-- What is needed --
Could you repeat the data word for word while skipping the pictures?

-- Supplied material --
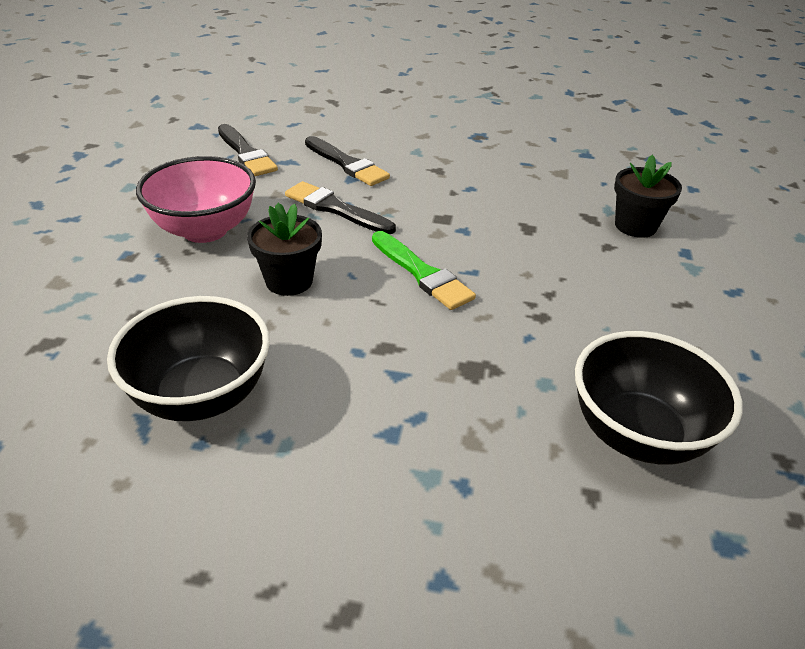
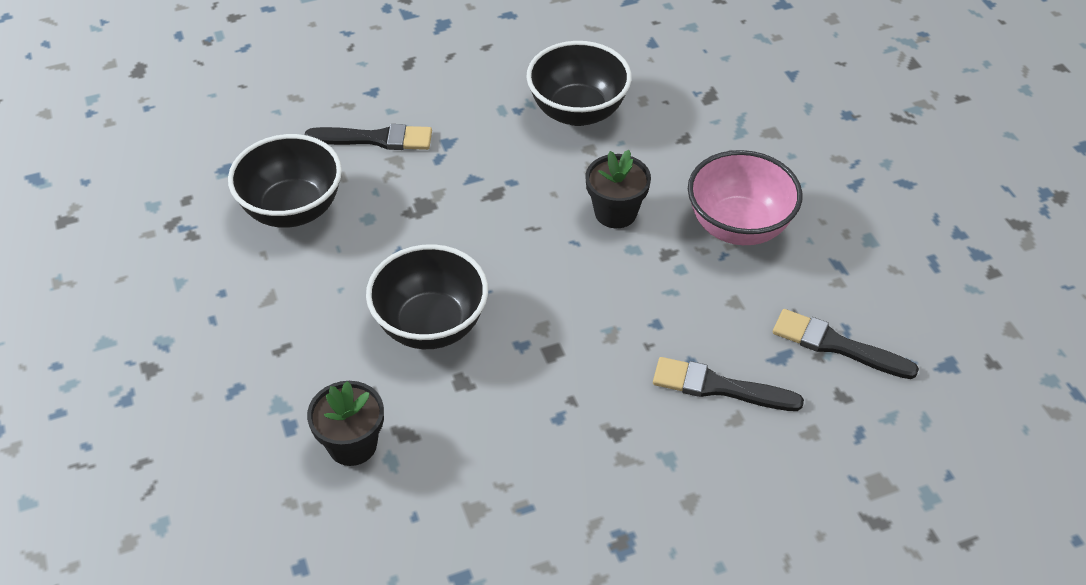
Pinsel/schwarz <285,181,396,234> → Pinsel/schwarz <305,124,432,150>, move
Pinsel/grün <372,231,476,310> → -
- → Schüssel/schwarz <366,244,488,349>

-- Output for this exercise --
Pinsel/schwarz <285,181,396,234> → Pinsel/schwarz <305,124,432,150>, move
Pinsel/grün <372,231,476,310> → -
- → Schüssel/schwarz <366,244,488,349>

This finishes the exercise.